Which of the lines in the data mention the string "BOAT"? List them all.

* [Material shown]
= = = = = = =

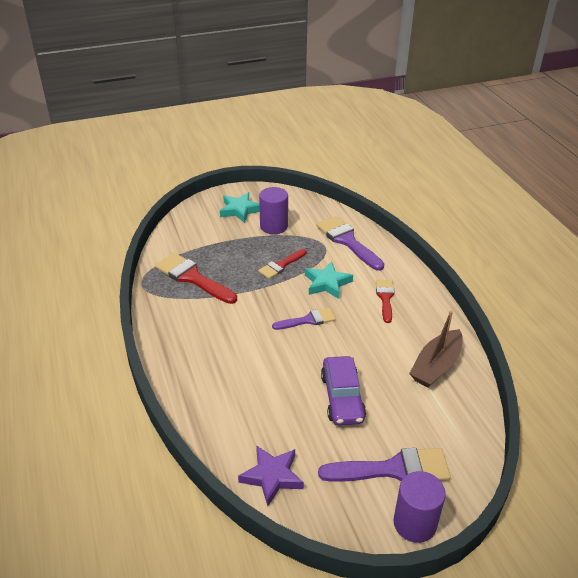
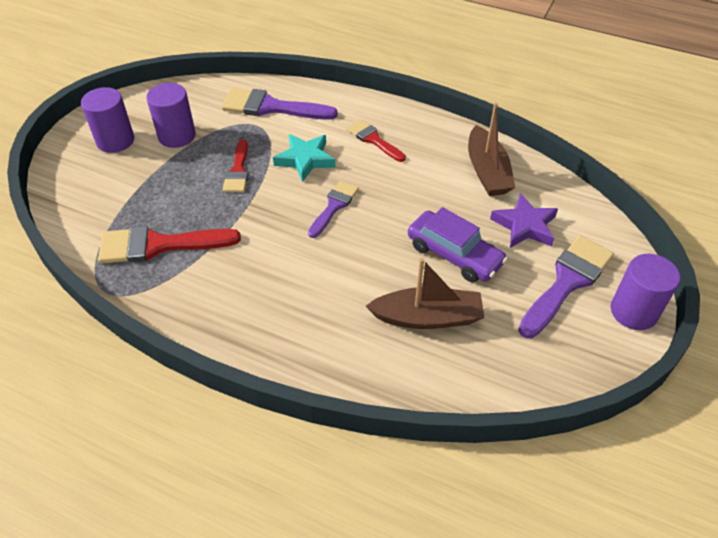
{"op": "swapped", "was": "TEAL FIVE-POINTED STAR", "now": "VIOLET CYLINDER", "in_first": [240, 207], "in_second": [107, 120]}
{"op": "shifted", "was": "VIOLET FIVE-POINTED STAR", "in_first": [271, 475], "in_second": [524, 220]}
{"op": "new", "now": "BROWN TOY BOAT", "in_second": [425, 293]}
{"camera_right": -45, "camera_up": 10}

= = = = = = =

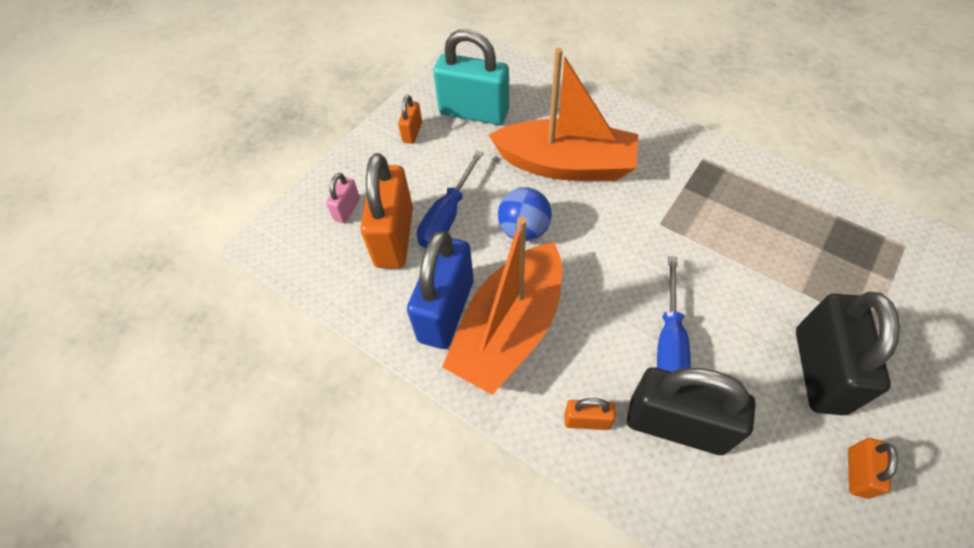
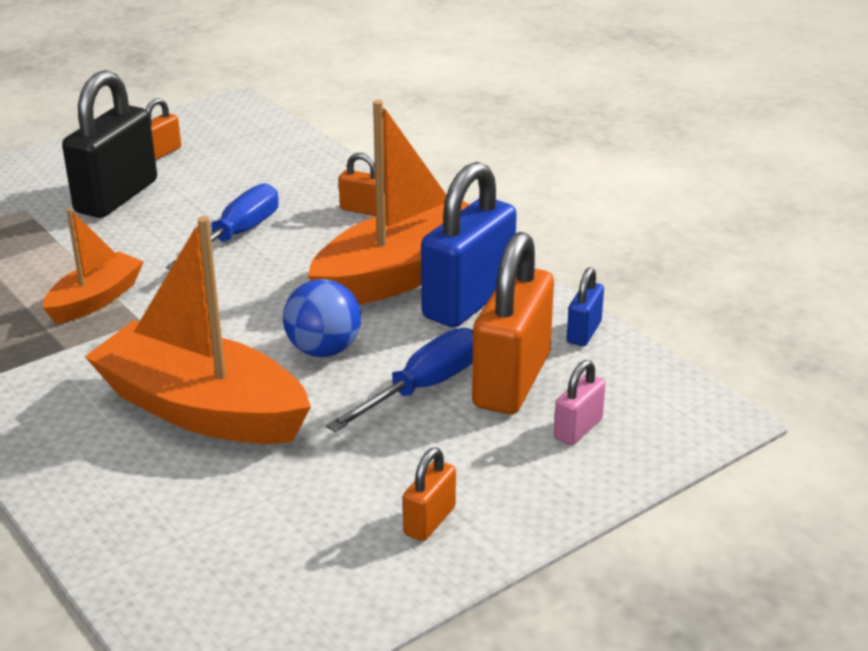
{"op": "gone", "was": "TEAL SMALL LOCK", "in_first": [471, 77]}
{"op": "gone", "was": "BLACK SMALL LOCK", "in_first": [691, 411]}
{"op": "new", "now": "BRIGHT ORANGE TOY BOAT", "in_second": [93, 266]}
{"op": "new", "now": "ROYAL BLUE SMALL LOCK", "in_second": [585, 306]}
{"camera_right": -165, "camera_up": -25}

= = = = = = =

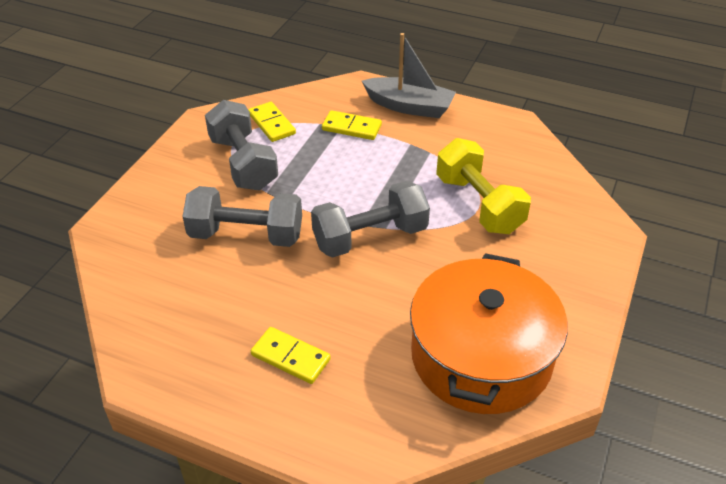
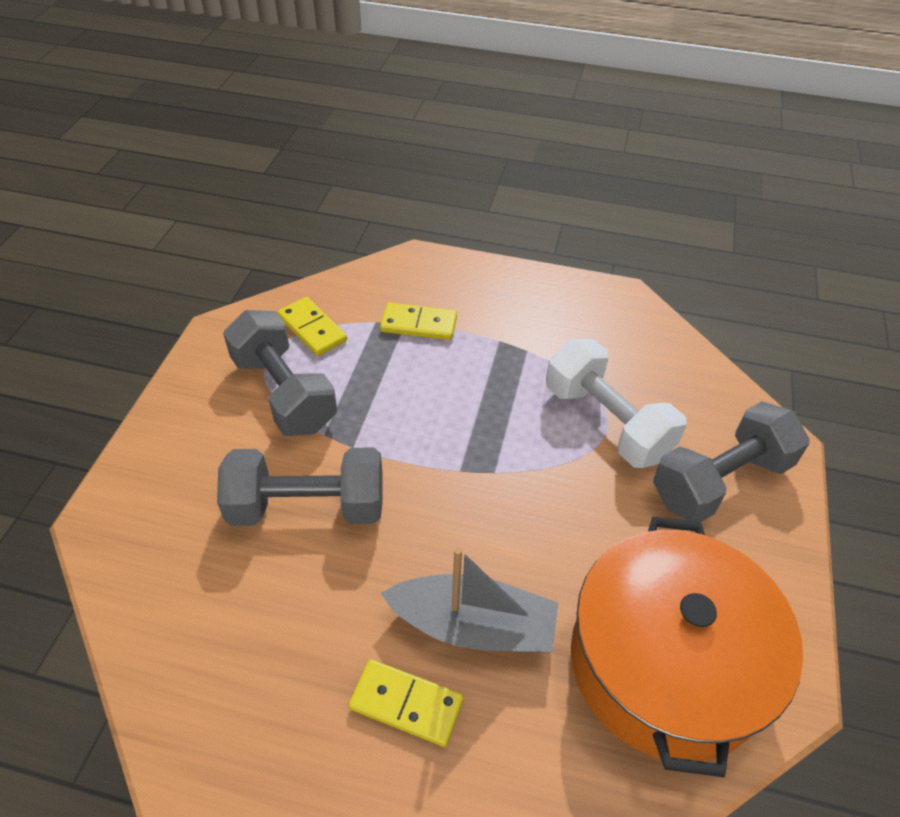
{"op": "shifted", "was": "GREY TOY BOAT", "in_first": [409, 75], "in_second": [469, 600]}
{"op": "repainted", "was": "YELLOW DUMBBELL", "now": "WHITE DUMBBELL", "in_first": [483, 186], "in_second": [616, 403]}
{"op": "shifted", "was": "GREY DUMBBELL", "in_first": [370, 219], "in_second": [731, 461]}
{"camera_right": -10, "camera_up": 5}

= = = = = = =

* [Answer space]
{"op": "new", "now": "BROWN TOY BOAT", "in_second": [425, 293]}
{"op": "new", "now": "BRIGHT ORANGE TOY BOAT", "in_second": [93, 266]}
{"op": "shifted", "was": "GREY TOY BOAT", "in_first": [409, 75], "in_second": [469, 600]}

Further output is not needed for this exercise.